Before and after images

◇ ◇ ◇ ◇ ◇ ◇ ◇

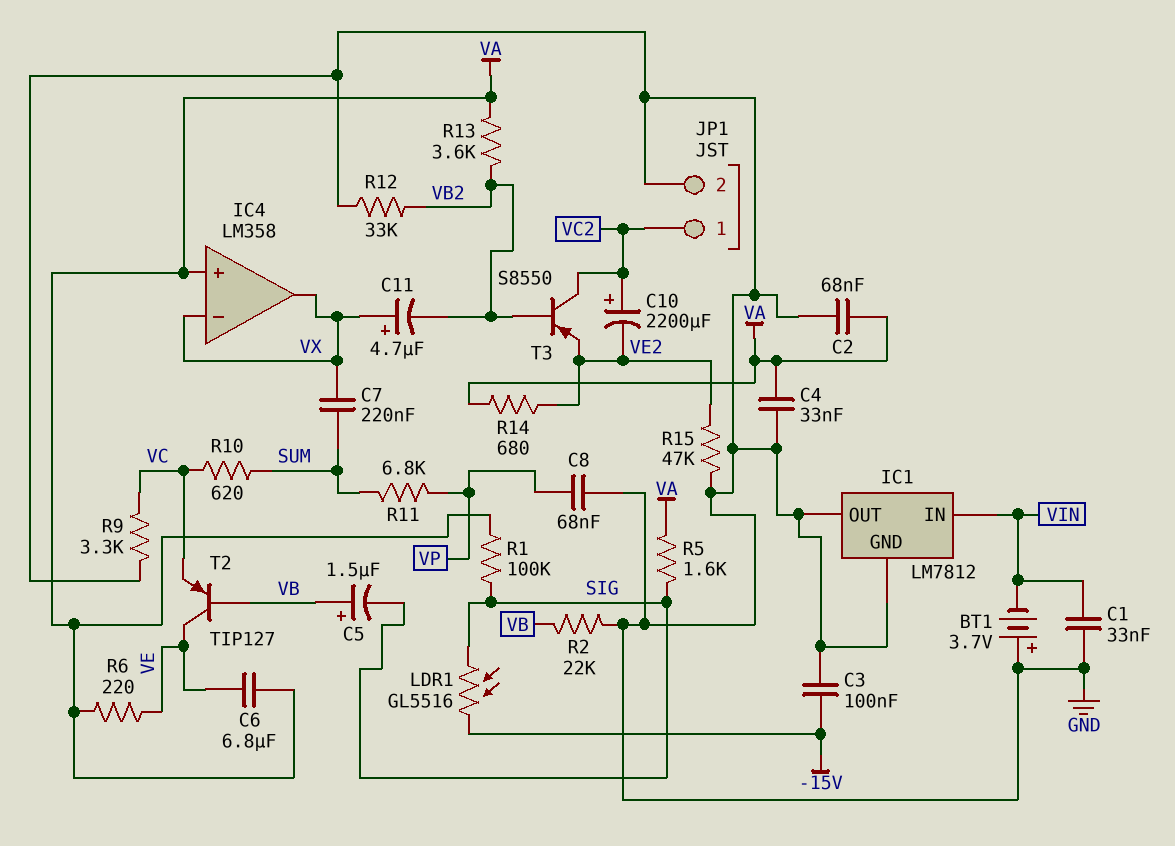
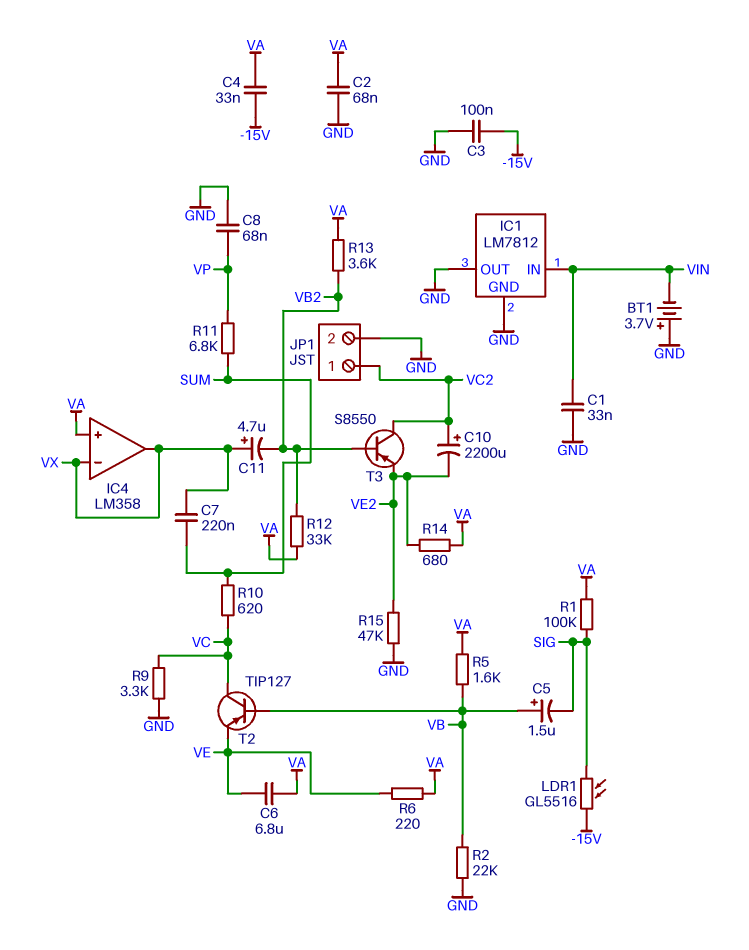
C4: 33nF (GND, VA) -> 33nF (-15V, VA)
R5: 1.6k (SIG, VA) -> 1.6k (VA, VB)
R12: 33k (GND, VB2) -> 33k (VA, VB2)
T2: PNP TIP127 (B VB, C VE, E VC) -> PNP TIP127 (B VB, C VC, E VE)

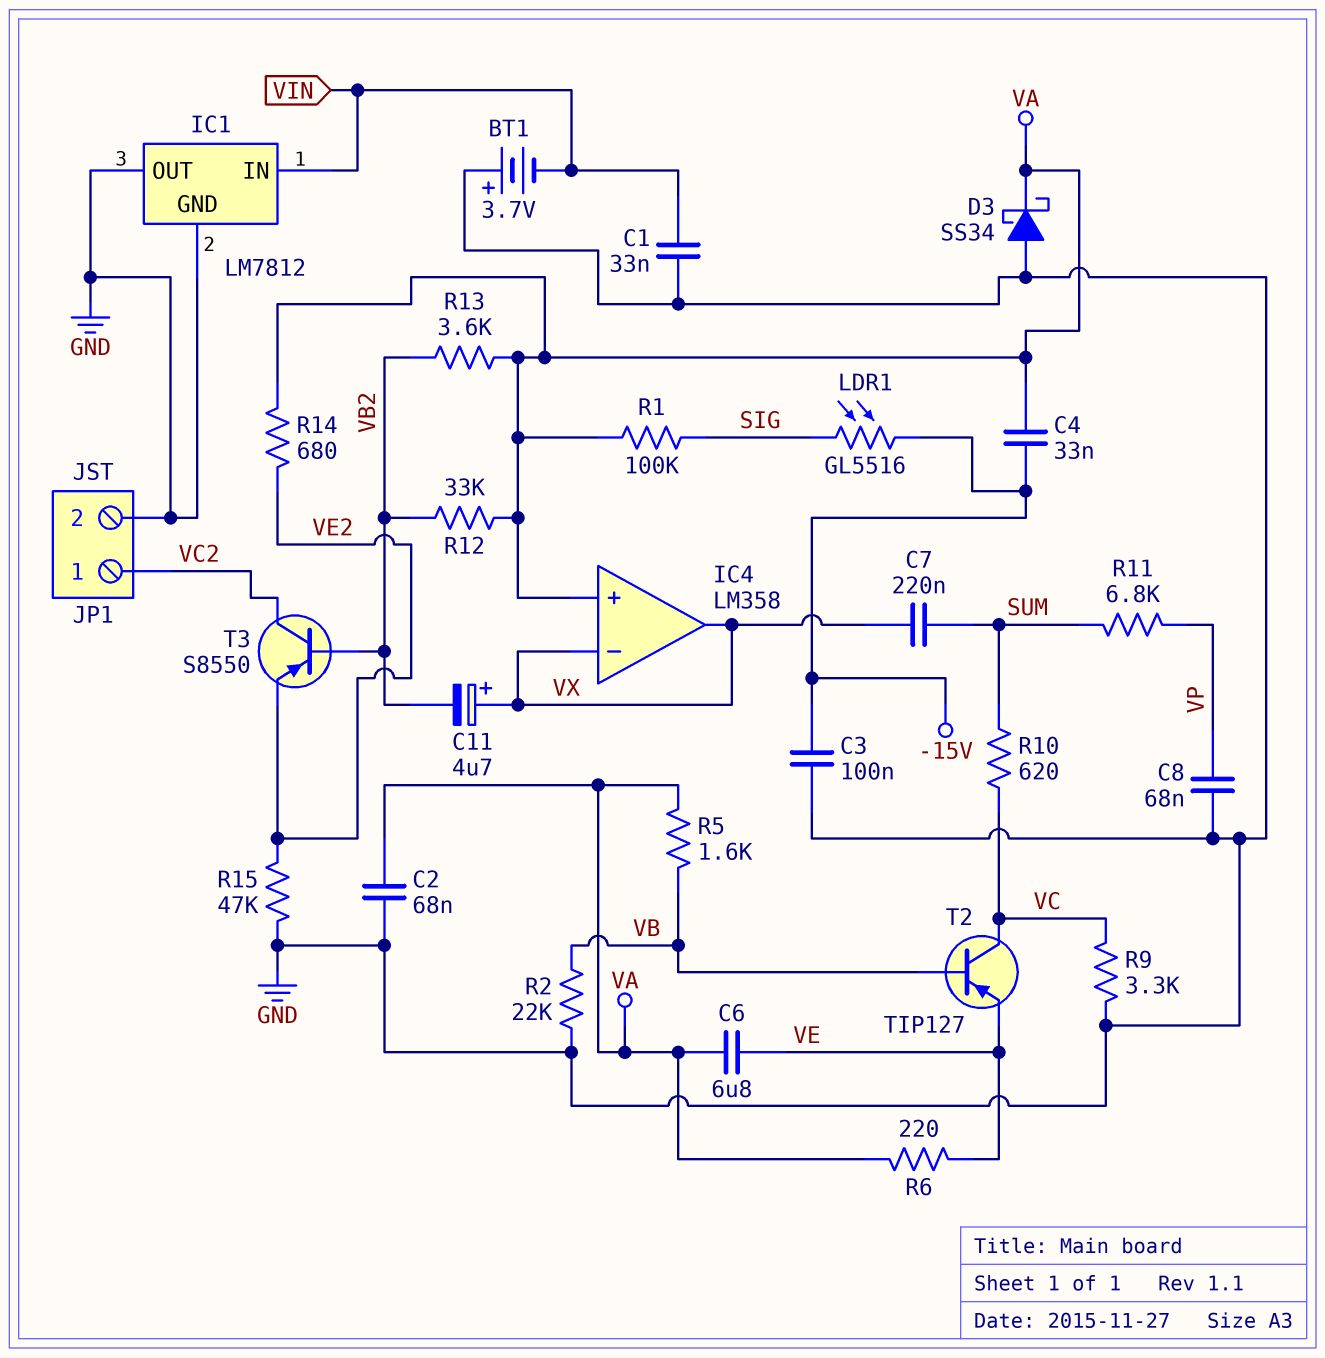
C5: 1.5uF (plus VB, minus SIG) -> none
C10: 2200uF (plus VC2, minus VE2) -> none
D3: none -> schottky SS34 (A GND, K VA)

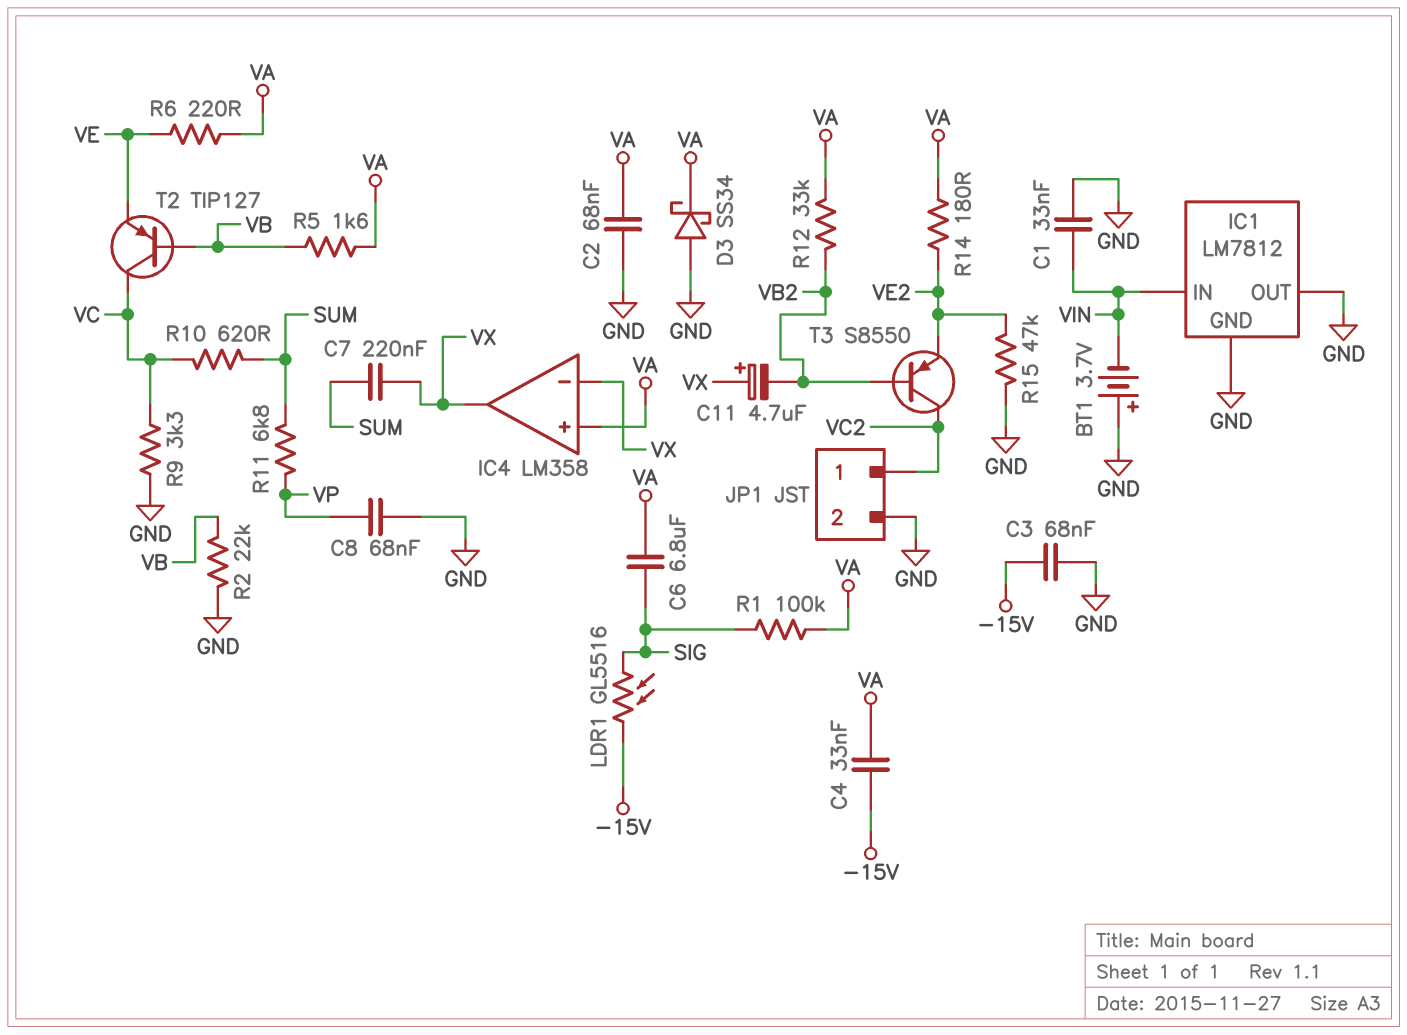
C3: 100nF (-15V, GND) -> 68nF (-15V, GND)
C6: 6.8uF (VA, VE) -> 6.8uF (SIG, VA)
R13: 3.6k (VA, VB2) -> none
R14: 680 (VA, VE2) -> 180 (VA, VE2)

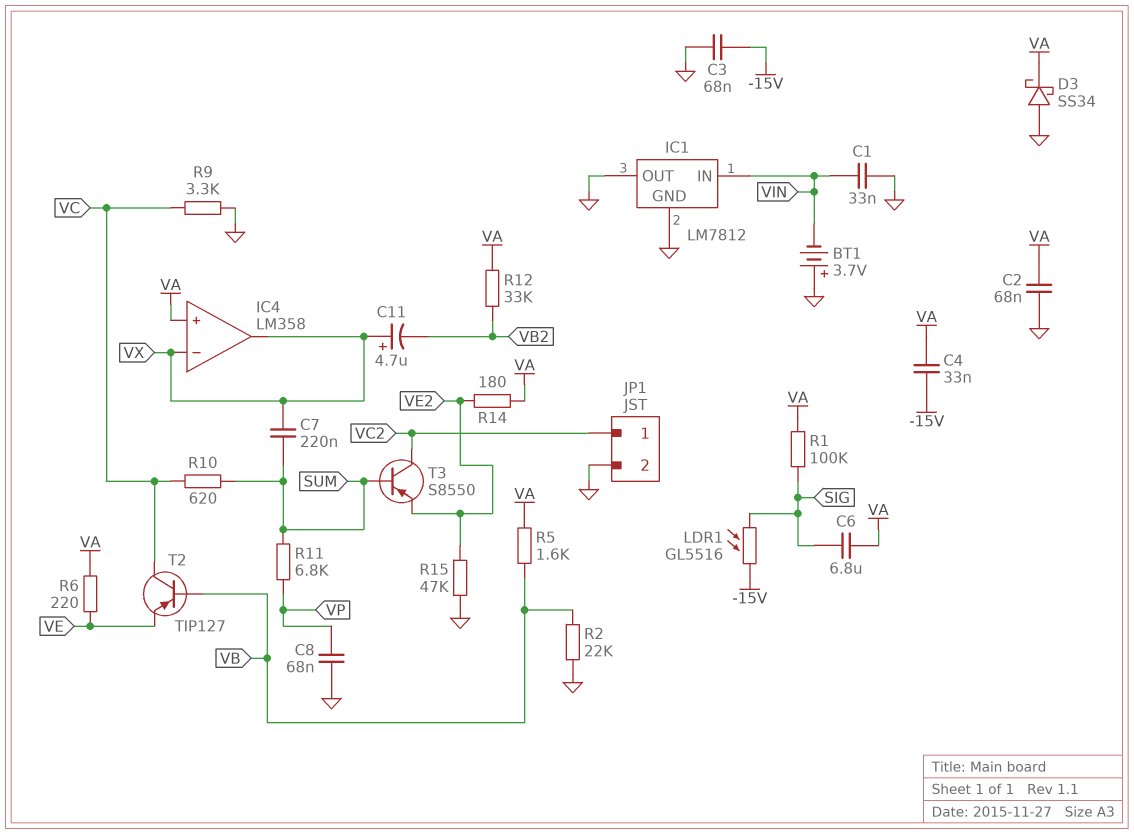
T3: PNP S8550 (B VB2, C VC2, E VE2) -> PNP S8550 (B SUM, C VC2, E VE2)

◇ ◇ ◇ ◇ ◇ ◇ ◇

→ **Goal of the exercise**
Return word for word the line bearing "R14: 680 (VA, VE2) -> 180 (VA, VE2)" and every later line of the entries, but none of the pictures.

→ **Exercise response**
R14: 680 (VA, VE2) -> 180 (VA, VE2)

T3: PNP S8550 (B VB2, C VC2, E VE2) -> PNP S8550 (B SUM, C VC2, E VE2)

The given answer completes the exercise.